◆ WORK REQUIRED: Down to the last line, repeat the entries exactly and drop any image.

───── RECORDED INFORMATION

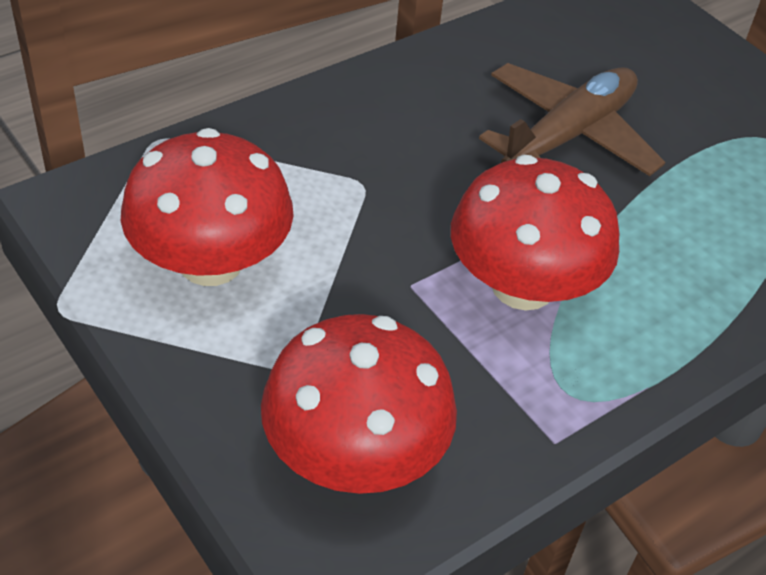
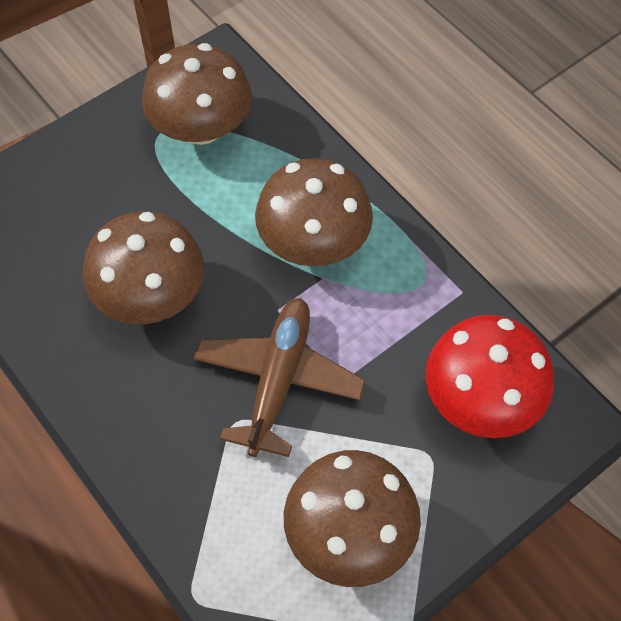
brown mushroom: 0 -> 4
red mushroom: 3 -> 1

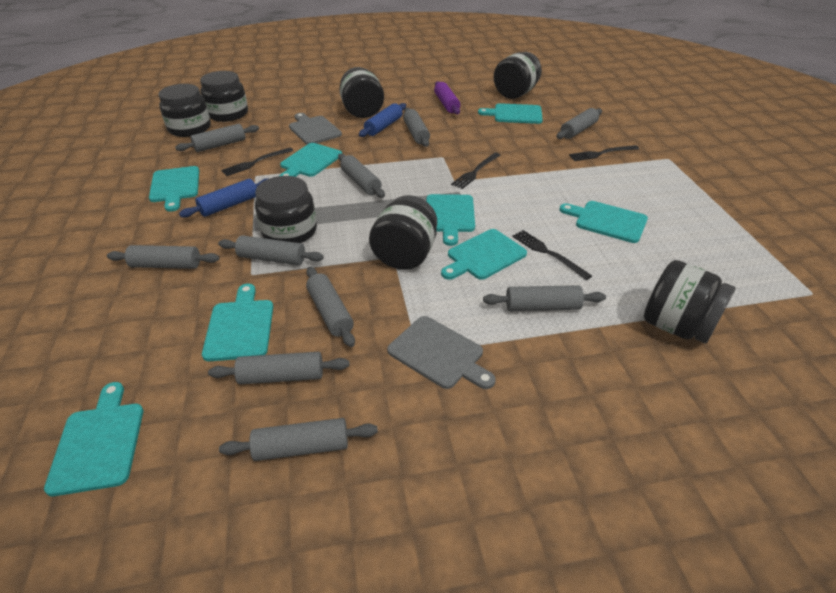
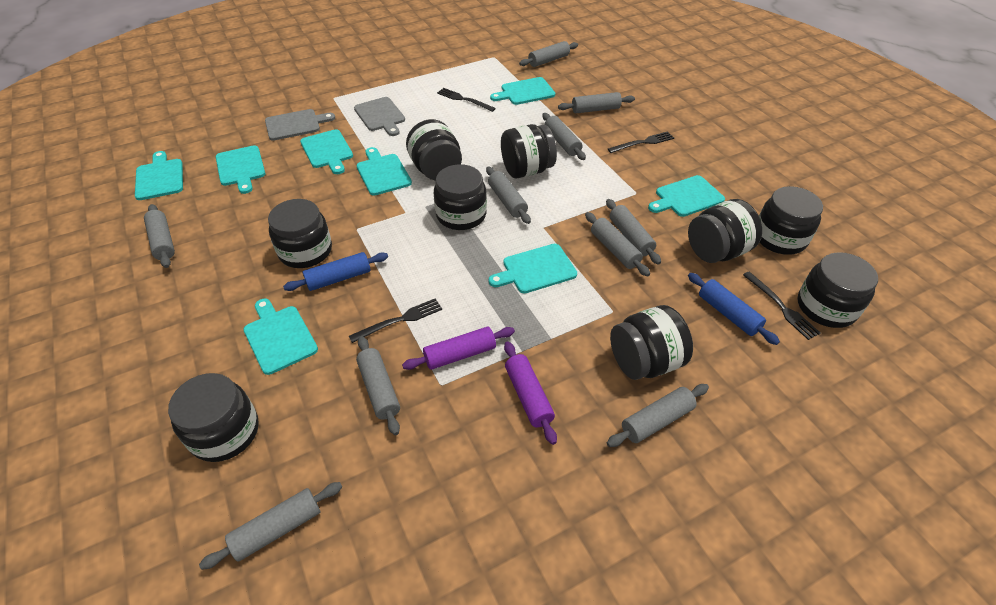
black jar: 7 -> 9
purple rolling pin: 1 -> 2

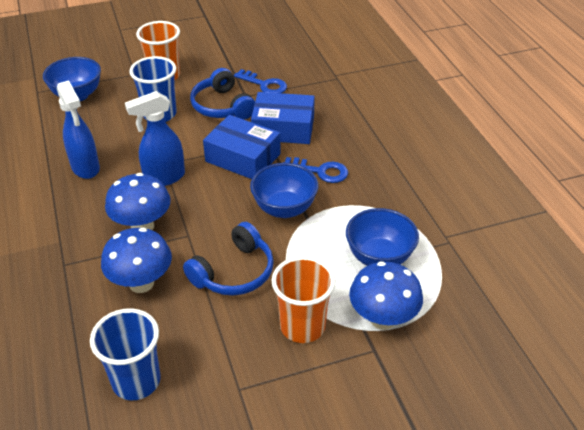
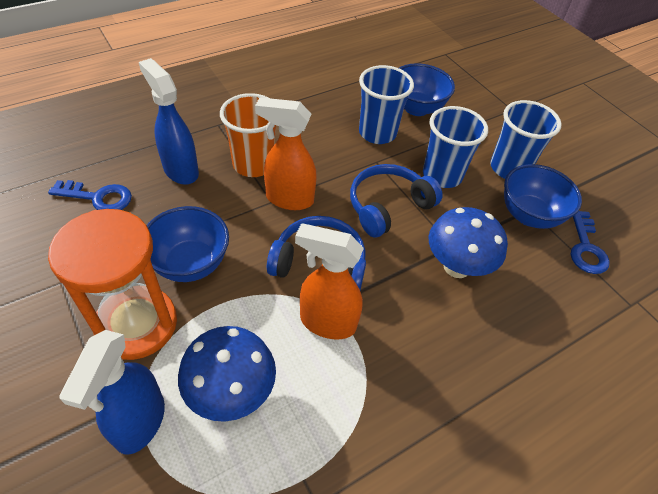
blue box: 2 -> 0
blue cup: 2 -> 3
blue mushroom: 3 -> 2
orange cup: 2 -> 1
orange hourglass: 0 -> 1
orange spray bottle: 0 -> 2

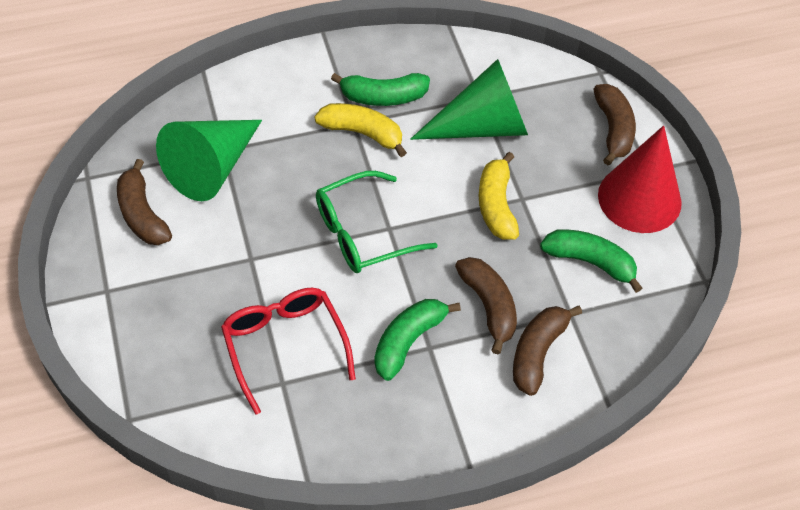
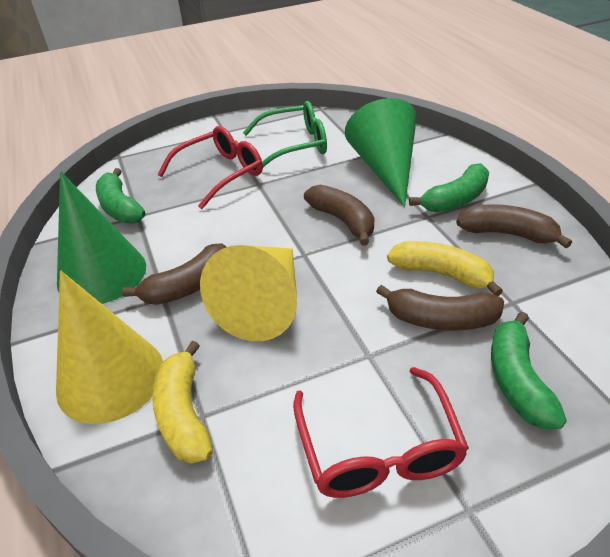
red cone: 1 -> 0
red glasses: 1 -> 2
yellow cone: 0 -> 2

──────────

◆ REPLY:
brown mushroom: 0 -> 4
red mushroom: 3 -> 1

black jar: 7 -> 9
purple rolling pin: 1 -> 2

blue box: 2 -> 0
blue cup: 2 -> 3
blue mushroom: 3 -> 2
orange cup: 2 -> 1
orange hourglass: 0 -> 1
orange spray bottle: 0 -> 2

red cone: 1 -> 0
red glasses: 1 -> 2
yellow cone: 0 -> 2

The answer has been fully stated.